[Work to be completed] Beginning with the line in which "none -> blue pawn [727,219,762,270]" appears, transcribe each line word for word until the records end. Do not include pictures.

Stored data

* * * *

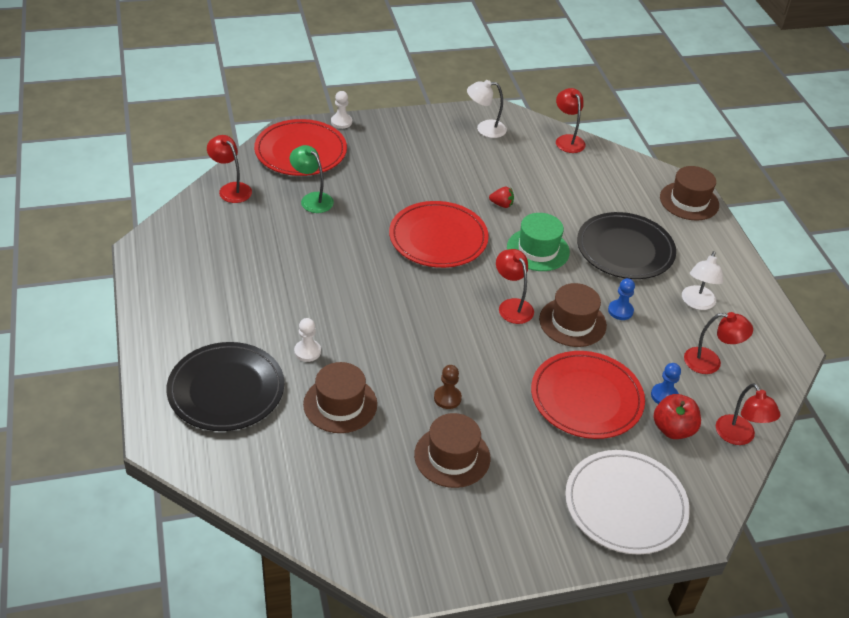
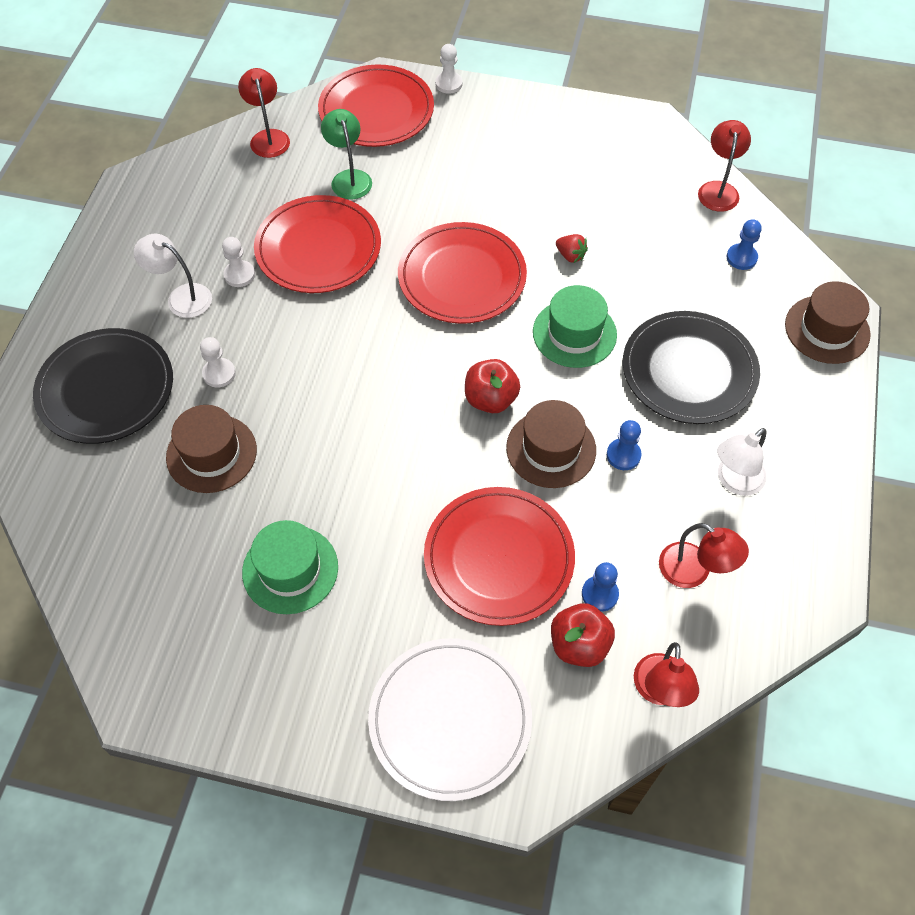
camera: 30 degrees right, 15 degrees up
brown hat [414,413,491,488] -> green hat [242,520,338,614]
brown pawn [434,365,462,409] -> none
white lamp [467,80,507,138] -> white lamp moved to [134,234,212,318]
red lamp [496,249,534,324] -> red apple [465,359,520,413]
none -> white pawn [222,237,255,287]
none -> red plate [254,195,381,293]
none -> blue pawn [727,219,762,270]

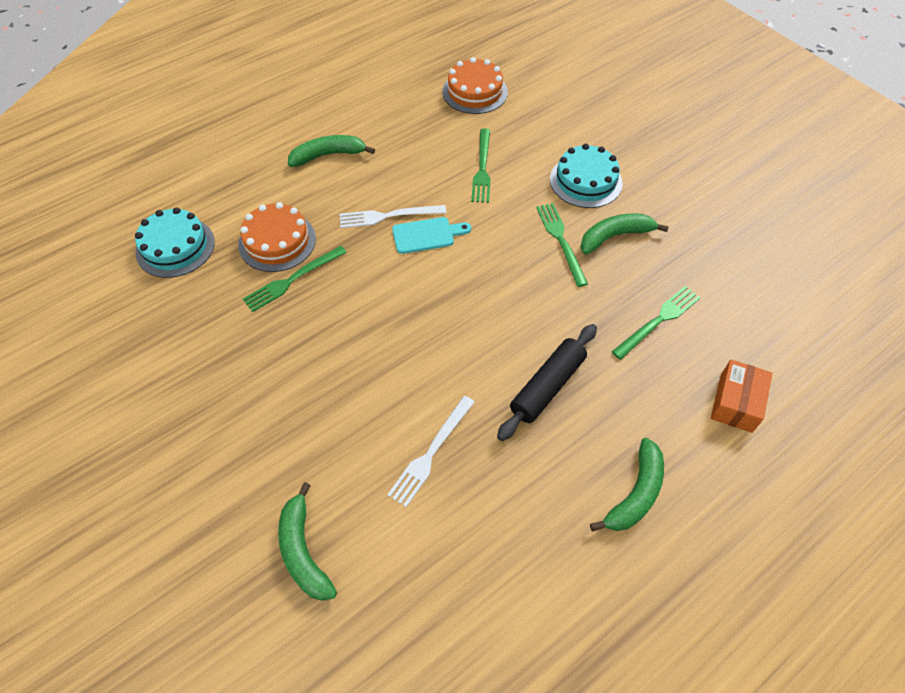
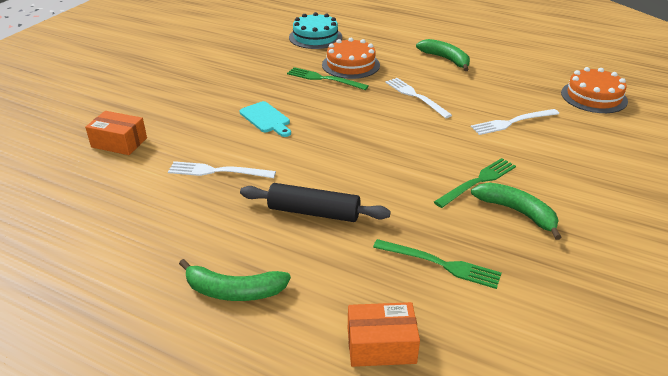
camera: 65 degrees right, 20 degrees down
green banana [278,482,337,601] -> orange box [85,111,147,155]
turquoise cutting board [392,217,471,254] -> turquoise cutting board moved to [239,101,291,137]
green fork [471,128,491,203] -> white fork [471,109,559,135]
turquoise cake [550,144,623,208] -> none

* * * *

[Solution]
none -> blue pawn [727,219,762,270]

camera: 65 degrees right, 20 degrees down
green banana [278,482,337,601] -> orange box [85,111,147,155]
turquoise cutting board [392,217,471,254] -> turquoise cutting board moved to [239,101,291,137]
green fork [471,128,491,203] -> white fork [471,109,559,135]
turquoise cake [550,144,623,208] -> none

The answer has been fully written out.